WHAT TO DO:
Repeat the records below exactly, line for line.

SUPPLIED INFORMATION:
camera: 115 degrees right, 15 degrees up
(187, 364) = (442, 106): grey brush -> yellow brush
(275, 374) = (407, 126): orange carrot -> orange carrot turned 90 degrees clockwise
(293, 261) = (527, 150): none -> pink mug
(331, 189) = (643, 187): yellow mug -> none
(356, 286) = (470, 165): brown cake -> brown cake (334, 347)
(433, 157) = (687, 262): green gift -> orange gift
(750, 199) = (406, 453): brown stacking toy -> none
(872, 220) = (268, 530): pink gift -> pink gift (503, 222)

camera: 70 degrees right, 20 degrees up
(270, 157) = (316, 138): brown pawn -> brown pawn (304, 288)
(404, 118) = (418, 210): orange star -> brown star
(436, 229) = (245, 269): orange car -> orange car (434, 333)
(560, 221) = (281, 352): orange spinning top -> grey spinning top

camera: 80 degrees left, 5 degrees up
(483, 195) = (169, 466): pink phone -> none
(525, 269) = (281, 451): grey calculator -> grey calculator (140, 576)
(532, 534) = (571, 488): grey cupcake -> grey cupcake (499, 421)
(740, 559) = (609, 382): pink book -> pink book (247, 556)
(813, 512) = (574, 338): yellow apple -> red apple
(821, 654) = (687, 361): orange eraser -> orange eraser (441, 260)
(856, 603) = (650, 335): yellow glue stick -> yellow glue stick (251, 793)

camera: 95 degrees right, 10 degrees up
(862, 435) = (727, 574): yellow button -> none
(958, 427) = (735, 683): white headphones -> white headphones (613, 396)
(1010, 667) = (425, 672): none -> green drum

YOUR SOLUTION:
camera: 115 degrees right, 15 degrees up
(187, 364) = (442, 106): grey brush -> yellow brush
(275, 374) = (407, 126): orange carrot -> orange carrot turned 90 degrees clockwise
(293, 261) = (527, 150): none -> pink mug
(331, 189) = (643, 187): yellow mug -> none
(356, 286) = (470, 165): brown cake -> brown cake (334, 347)
(433, 157) = (687, 262): green gift -> orange gift
(750, 199) = (406, 453): brown stacking toy -> none
(872, 220) = (268, 530): pink gift -> pink gift (503, 222)

camera: 70 degrees right, 20 degrees up
(270, 157) = (316, 138): brown pawn -> brown pawn (304, 288)
(404, 118) = (418, 210): orange star -> brown star
(436, 229) = (245, 269): orange car -> orange car (434, 333)
(560, 221) = (281, 352): orange spinning top -> grey spinning top

camera: 80 degrees left, 5 degrees up
(483, 195) = (169, 466): pink phone -> none
(525, 269) = (281, 451): grey calculator -> grey calculator (140, 576)
(532, 534) = (571, 488): grey cupcake -> grey cupcake (499, 421)
(740, 559) = (609, 382): pink book -> pink book (247, 556)
(813, 512) = (574, 338): yellow apple -> red apple
(821, 654) = (687, 361): orange eraser -> orange eraser (441, 260)
(856, 603) = (650, 335): yellow glue stick -> yellow glue stick (251, 793)

camera: 95 degrees right, 10 degrees up
(862, 435) = (727, 574): yellow button -> none
(958, 427) = (735, 683): white headphones -> white headphones (613, 396)
(1010, 667) = (425, 672): none -> green drum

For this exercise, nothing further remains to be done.